ASSIGNMENT – Look below for the line with "none -> purple brick G4:J4 level 1"; begin the copy there and stop after the line with "black plate D2 level 2 -> none", keeping the text exact and the pictures out.

Dataset items:
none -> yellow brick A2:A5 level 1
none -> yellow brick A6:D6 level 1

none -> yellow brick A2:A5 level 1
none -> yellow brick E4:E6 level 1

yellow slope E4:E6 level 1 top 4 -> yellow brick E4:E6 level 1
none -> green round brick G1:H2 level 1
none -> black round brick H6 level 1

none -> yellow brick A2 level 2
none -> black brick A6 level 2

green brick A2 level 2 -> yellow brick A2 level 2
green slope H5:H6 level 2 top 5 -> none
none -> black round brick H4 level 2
---
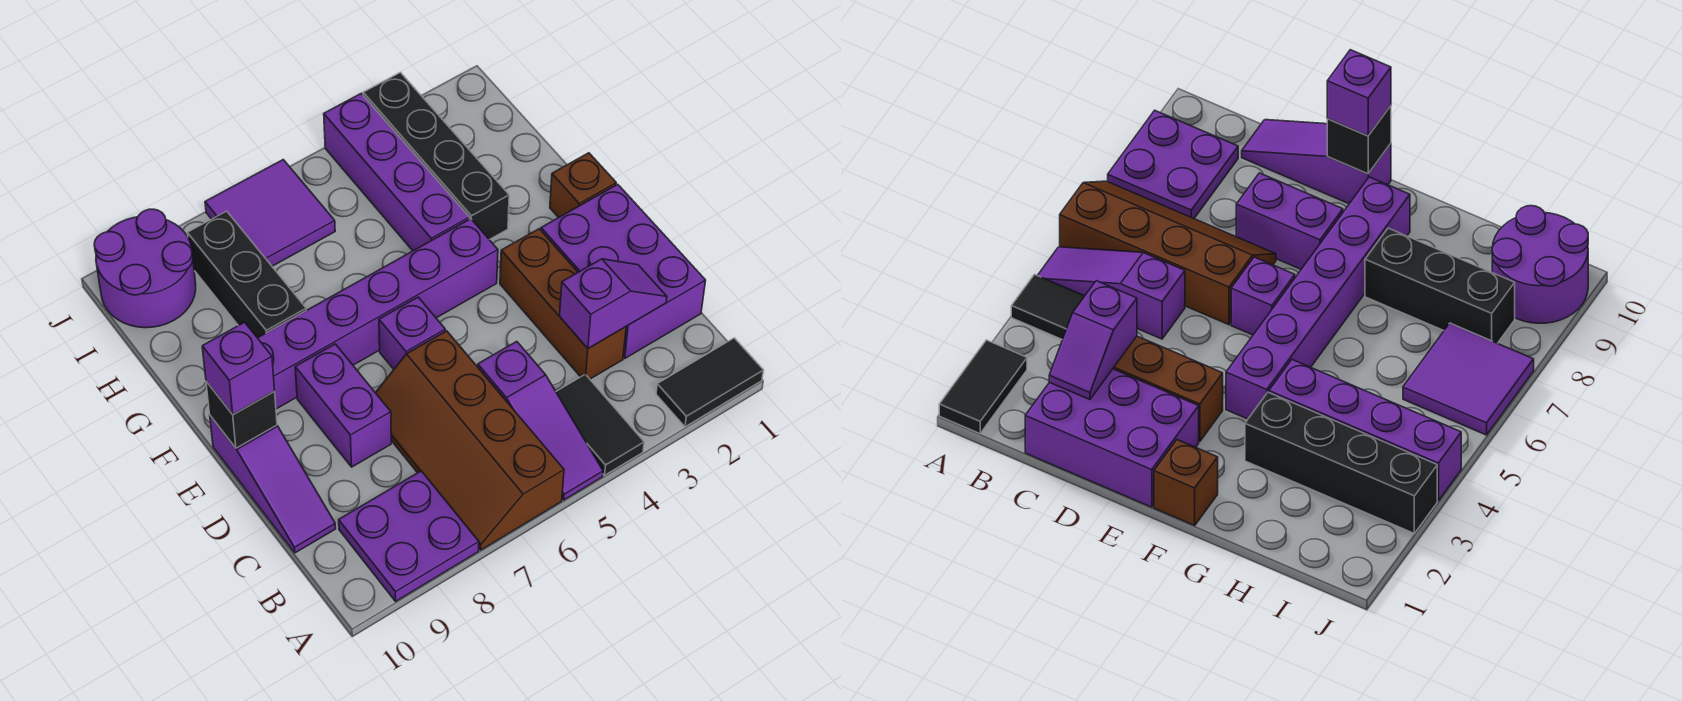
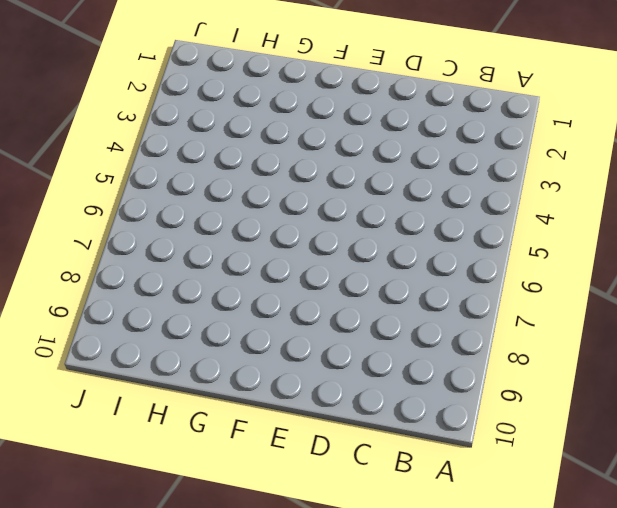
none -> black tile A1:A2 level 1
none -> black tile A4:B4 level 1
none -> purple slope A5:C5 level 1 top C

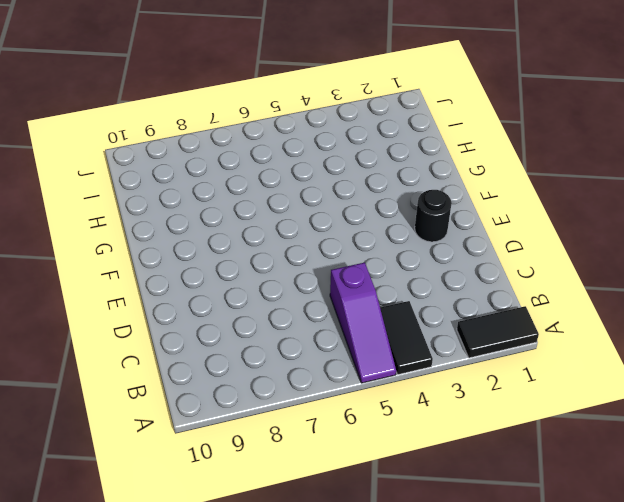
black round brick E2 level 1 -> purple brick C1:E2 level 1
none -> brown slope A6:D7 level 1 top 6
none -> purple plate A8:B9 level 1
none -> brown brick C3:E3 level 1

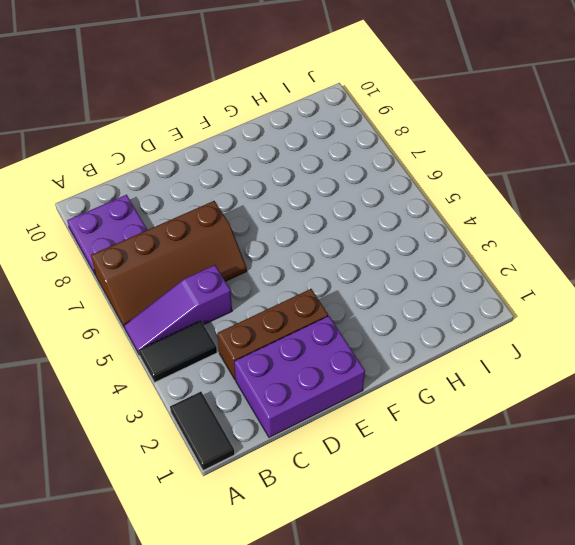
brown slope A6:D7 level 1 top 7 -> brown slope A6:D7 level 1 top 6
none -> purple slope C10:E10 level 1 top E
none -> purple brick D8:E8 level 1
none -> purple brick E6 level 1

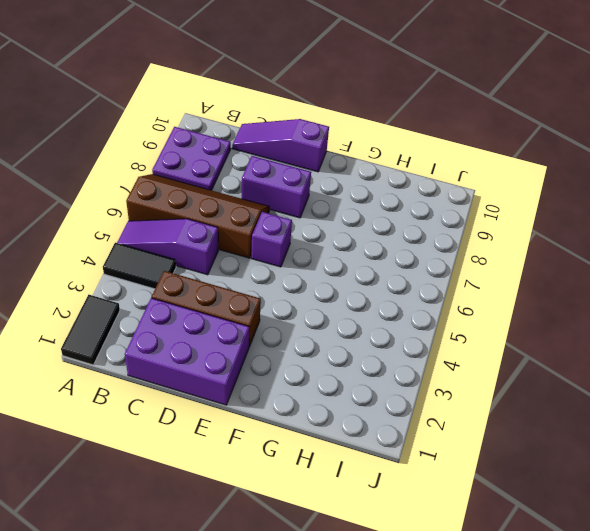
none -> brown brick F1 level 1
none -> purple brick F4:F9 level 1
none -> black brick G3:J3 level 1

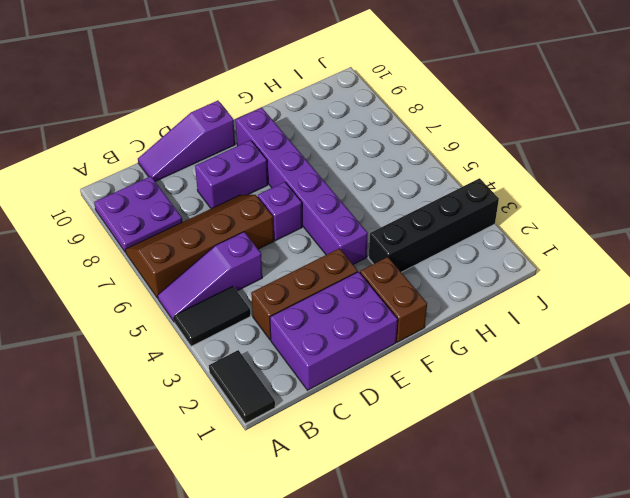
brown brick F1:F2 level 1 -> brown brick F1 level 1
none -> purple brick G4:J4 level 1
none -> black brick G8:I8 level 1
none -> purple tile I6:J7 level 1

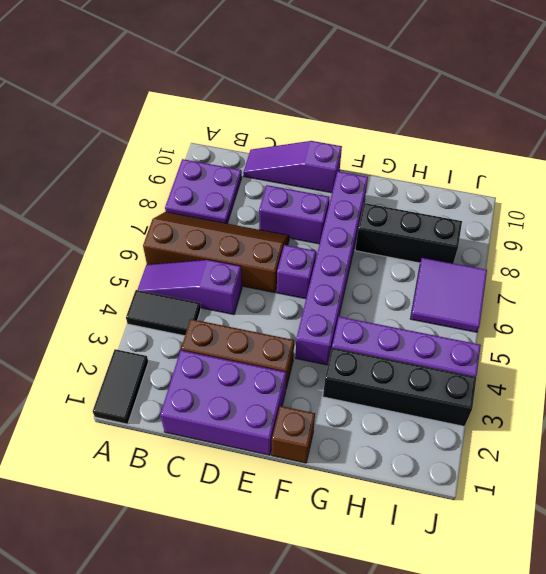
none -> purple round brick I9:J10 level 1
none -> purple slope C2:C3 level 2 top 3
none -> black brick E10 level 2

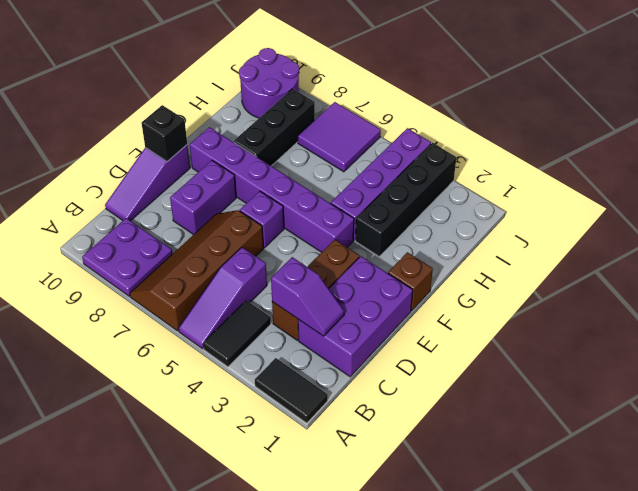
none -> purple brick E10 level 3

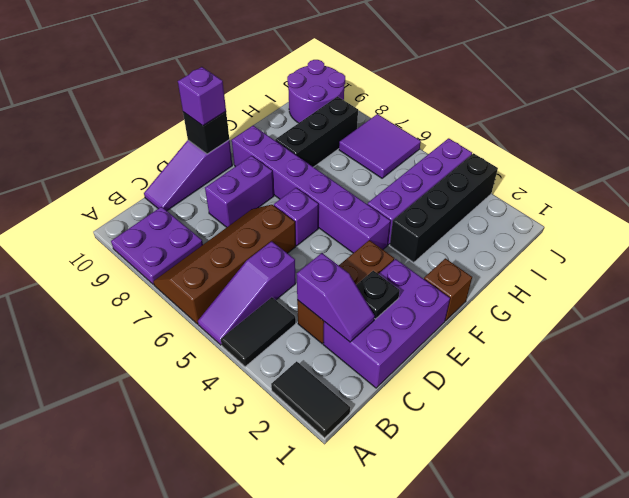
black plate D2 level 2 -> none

SOLUTION –
none -> purple brick G4:J4 level 1
none -> black brick G8:I8 level 1
none -> purple tile I6:J7 level 1

none -> purple round brick I9:J10 level 1
none -> purple slope C2:C3 level 2 top 3
none -> black brick E10 level 2

none -> purple brick E10 level 3

black plate D2 level 2 -> none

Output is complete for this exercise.